[Entrées tirées d'un recueil]
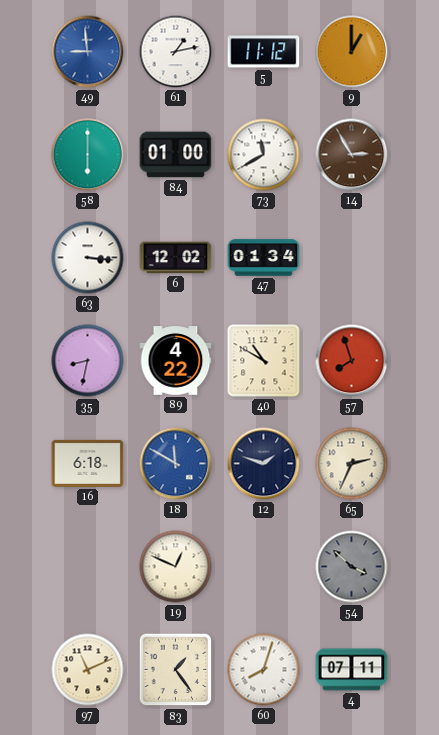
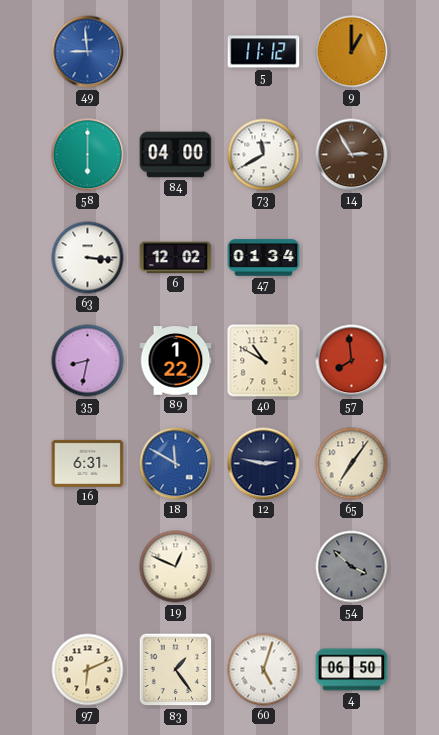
61: 1:13 -> none
84: 01:00 -> 04:00
89: 4:22 -> 1:22
57: 7:57 -> 7:59
16: 6:18 -> 6:31
12: 1:48 -> 2:47
65: 2:34 -> 7:06
97: 11:11 -> 6:11
60: 8:03 -> 5:03
4: 07:11 -> 06:50
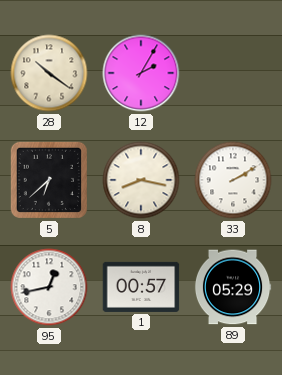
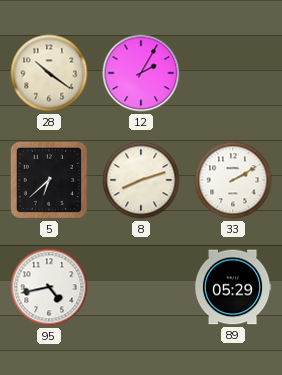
8: 8:17 -> 8:12
95: 12:43 -> 4:43
1: 00:57 -> none
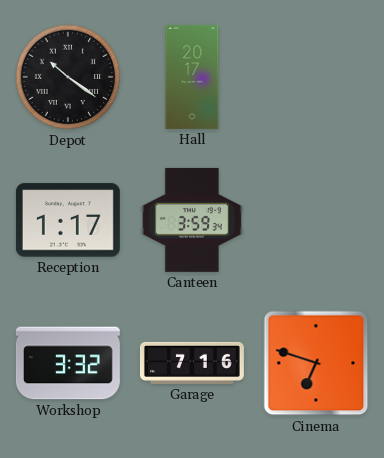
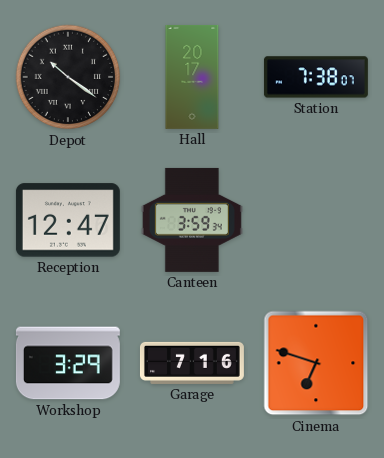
Station: none -> 7:38
Reception: 1:17 -> 12:47
Workshop: 3:32 -> 3:29
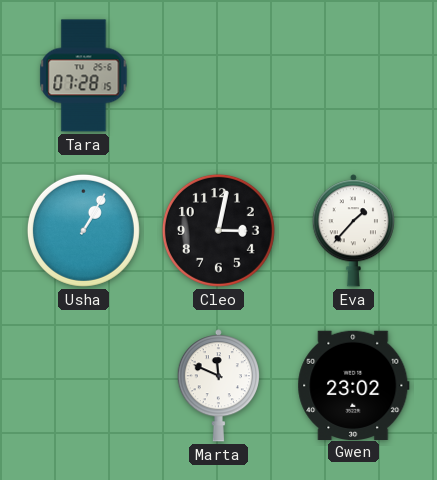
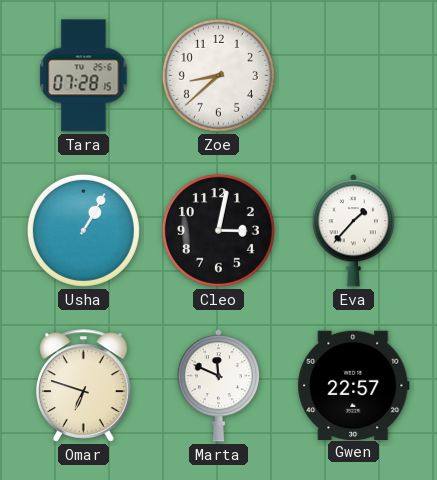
Zoe: none -> 8:38
Omar: none -> 6:48
Gwen: 23:02 -> 22:57
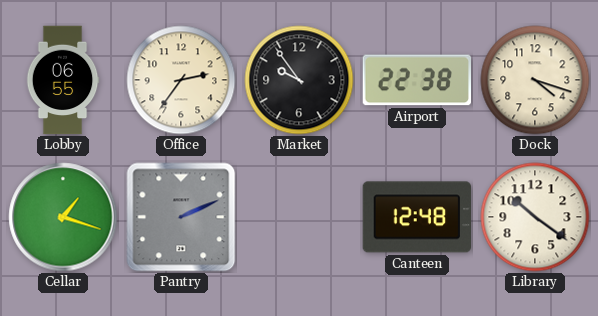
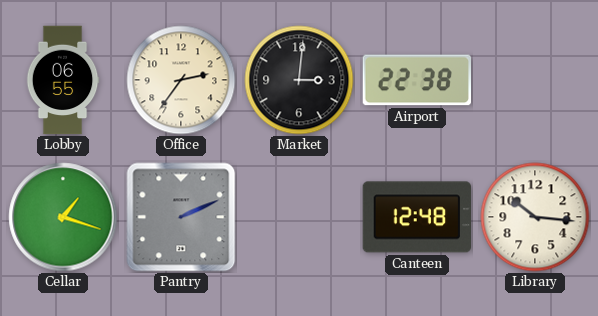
Market: 9:54 -> 3:01
Dock: 4:18 -> none
Library: 10:21 -> 10:16
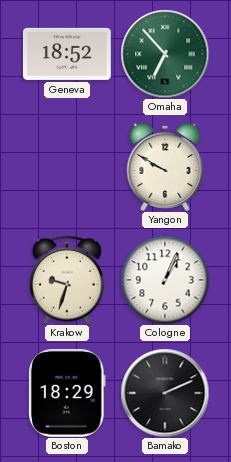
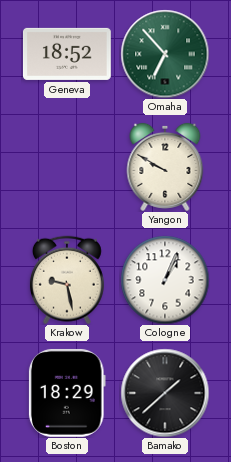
Krakow: 9:33 -> 9:28
Bamako: 2:11 -> 1:38
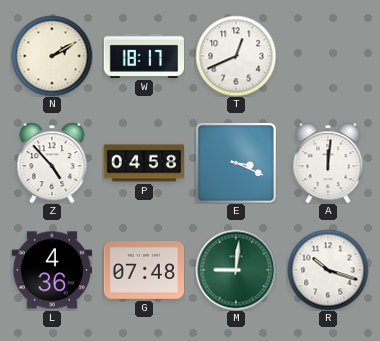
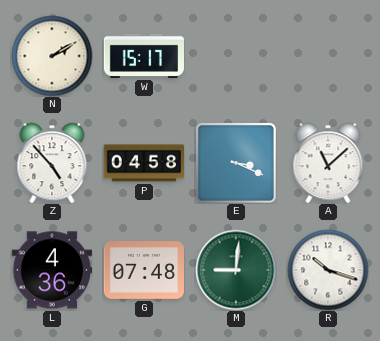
W: 18:17 -> 15:17
T: 12:41 -> none
A: 12:01 -> 11:08
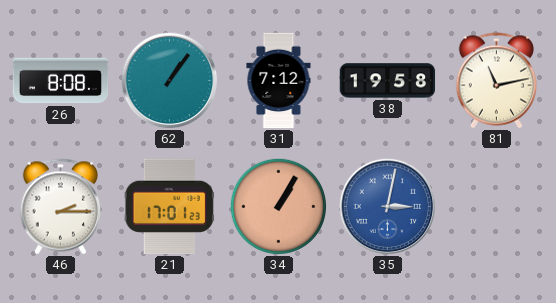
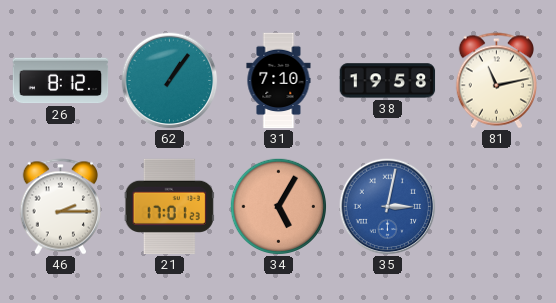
26: 8:08 -> 8:12
31: 7:12 -> 7:10
34: 1:05 -> 5:05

■ **Défi**
Recopiez fidèlement les entrées ci-dessus, de la ligne contenant « 8: 8:17 -> 8:12 » jusqu'à la dernière entrée, toutes deux comprises. Ne reproduisez pas les images.

■ **Exercice corrigé**
8: 8:17 -> 8:12
95: 12:43 -> 4:43
1: 00:57 -> none
Station: none -> 7:38
Reception: 1:17 -> 12:47
Workshop: 3:32 -> 3:29
Zoe: none -> 8:38
Omar: none -> 6:48
Gwen: 23:02 -> 22:57
Market: 9:54 -> 3:01
Dock: 4:18 -> none
Library: 10:21 -> 10:16
Krakow: 9:33 -> 9:28
Bamako: 2:11 -> 1:38
W: 18:17 -> 15:17
T: 12:41 -> none
A: 12:01 -> 11:08
26: 8:08 -> 8:12
31: 7:12 -> 7:10
34: 1:05 -> 5:05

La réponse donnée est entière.